PROMPT> Scan the records below, and wherever a line has the word "turquoise", pull it out.

GIVEN RECORDS>
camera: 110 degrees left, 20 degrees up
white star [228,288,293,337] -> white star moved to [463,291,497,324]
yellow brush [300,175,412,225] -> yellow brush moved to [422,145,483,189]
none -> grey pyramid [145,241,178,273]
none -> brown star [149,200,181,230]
...
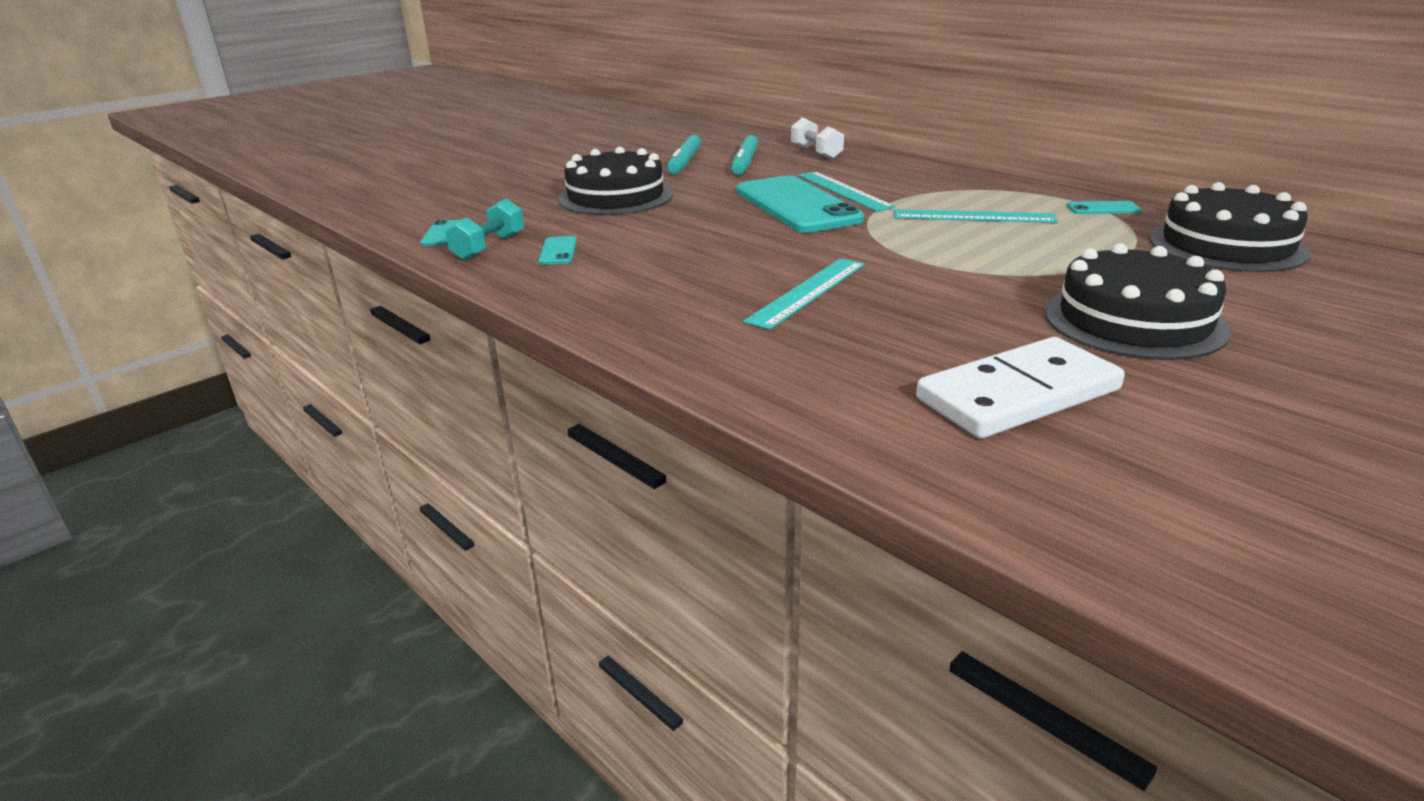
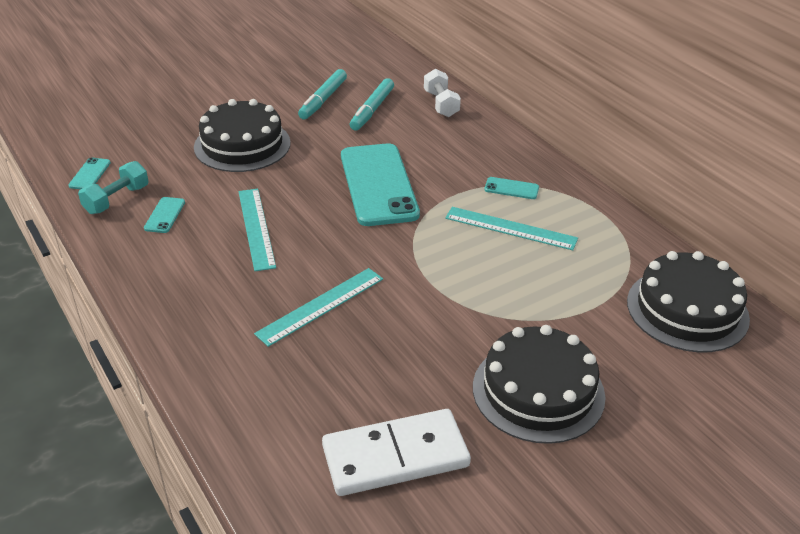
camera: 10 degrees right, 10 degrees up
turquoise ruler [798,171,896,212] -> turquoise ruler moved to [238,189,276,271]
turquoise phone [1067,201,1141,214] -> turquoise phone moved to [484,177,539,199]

FINISHED TASK>
turquoise ruler [798,171,896,212] -> turquoise ruler moved to [238,189,276,271]
turquoise phone [1067,201,1141,214] -> turquoise phone moved to [484,177,539,199]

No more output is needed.